→ **Work instruction**: Reproduce the data below exactly. Skip the pictures.

→ **Data records**:
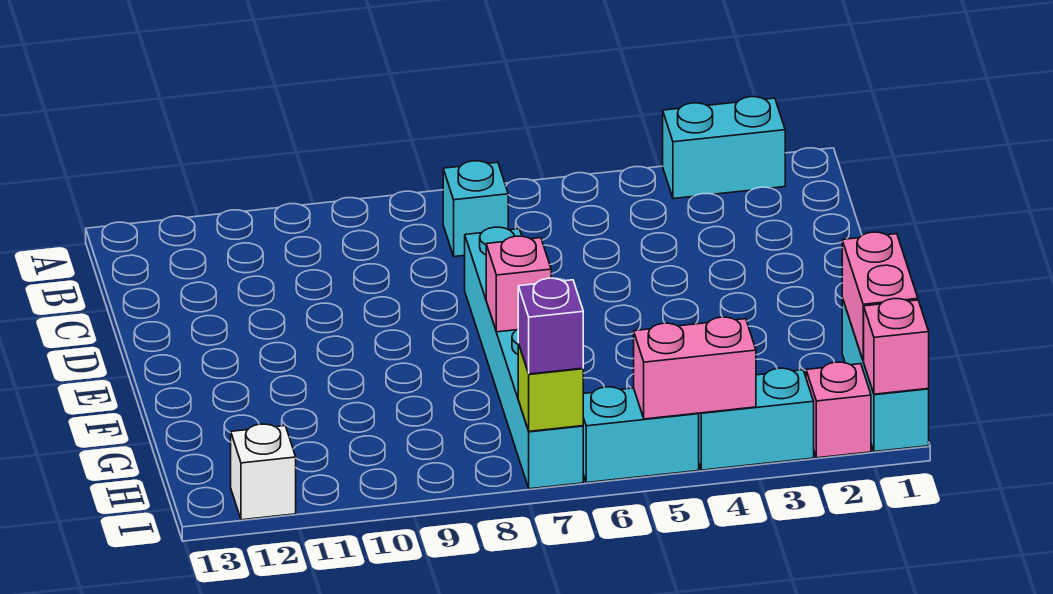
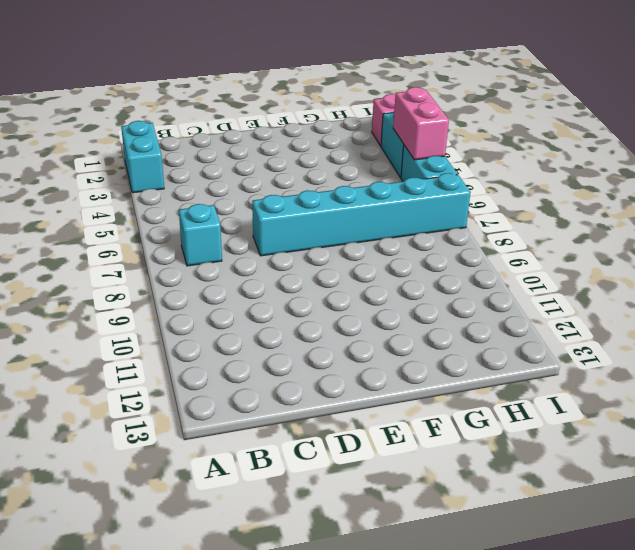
none -> cyan brick G1:I1 level 1
none -> white brick I12 level 1
none -> pink brick F7 level 2

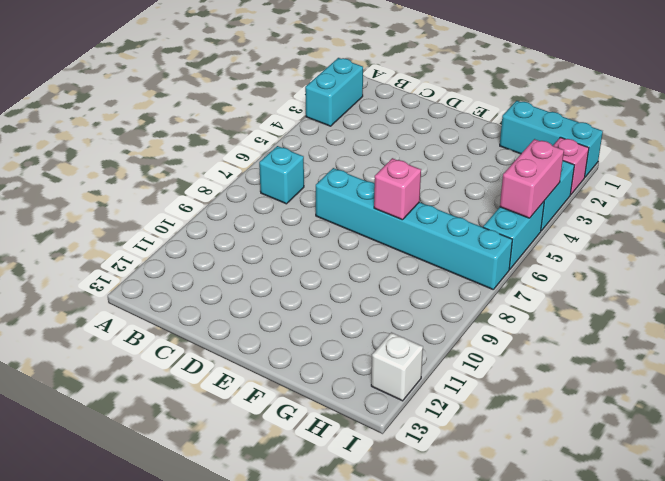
none -> pink brick G1:H1 level 2
none -> pink brick I1 level 2
none -> lime brick I7 level 2

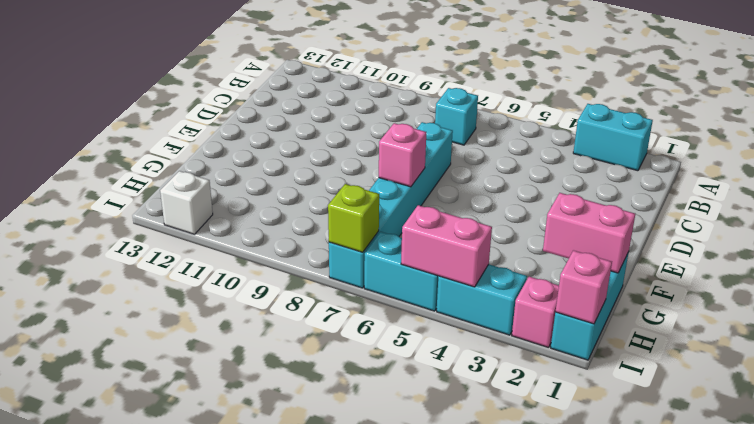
pink brick G1:G2 level 2 -> pink brick G1:H1 level 2
none -> purple brick I7 level 3

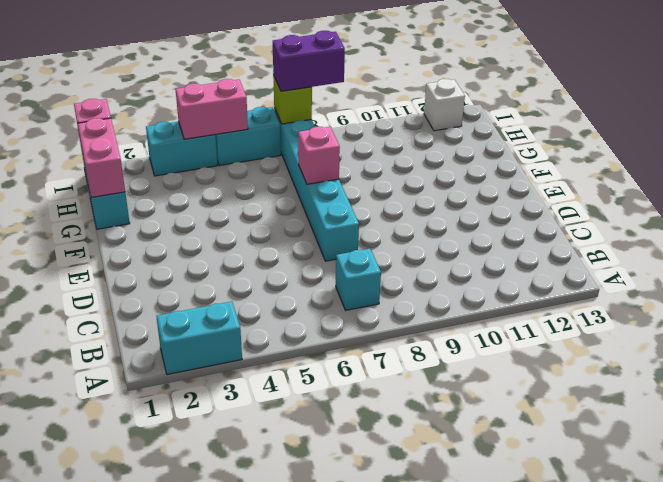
purple brick I7:I8 level 3 -> purple brick I7 level 3
none -> pink brick I2 level 1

→ **Answer to the exercise**:
none -> cyan brick G1:I1 level 1
none -> white brick I12 level 1
none -> pink brick F7 level 2

none -> pink brick G1:H1 level 2
none -> pink brick I1 level 2
none -> lime brick I7 level 2

pink brick G1:G2 level 2 -> pink brick G1:H1 level 2
none -> purple brick I7 level 3

purple brick I7:I8 level 3 -> purple brick I7 level 3
none -> pink brick I2 level 1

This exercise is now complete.